Exercise objective
Only the closing stretch of the material is wanted: the line containing "(354, 72) = (547, 135): black" and every line after it, transcribed exactly.

Data below
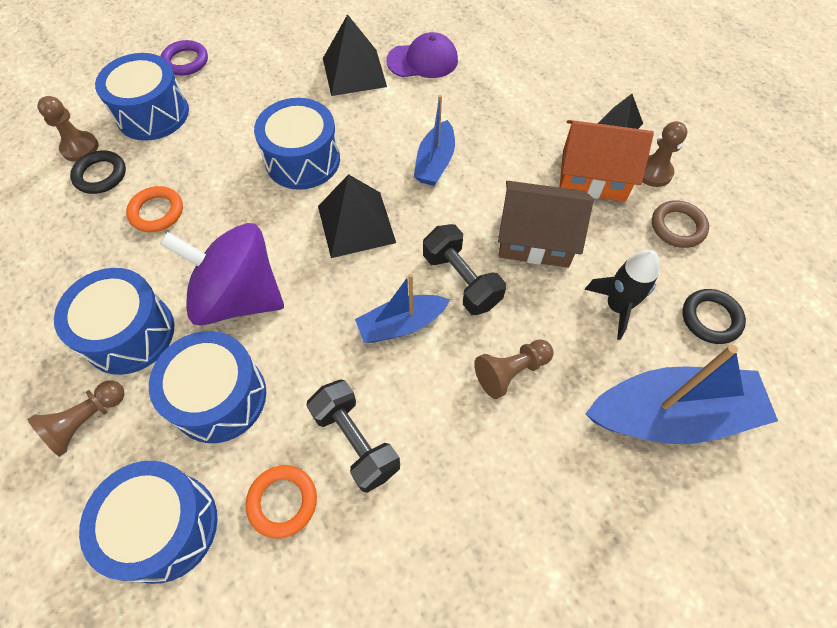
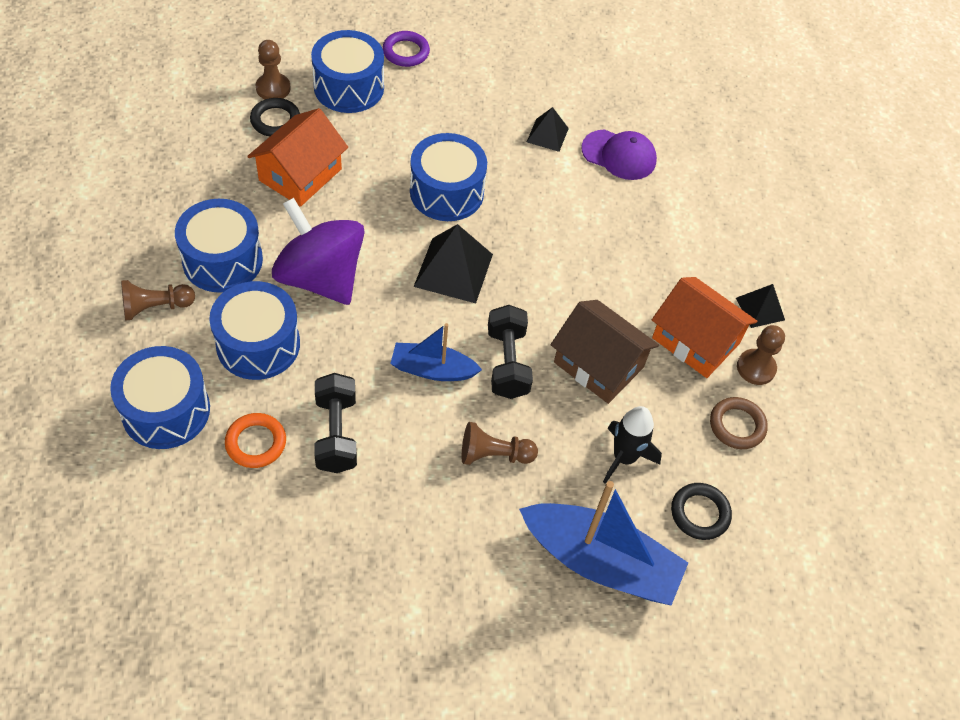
camera: 25 degrees right, 5 degrees down
(157, 212) = (300, 175): orange ring -> orange house
(354, 72) = (547, 135): black pyramid -> black pyramid, size x0.59
(435, 162) = (560, 253): blue boat -> none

Exercise solution
(354, 72) = (547, 135): black pyramid -> black pyramid, size x0.59
(435, 162) = (560, 253): blue boat -> none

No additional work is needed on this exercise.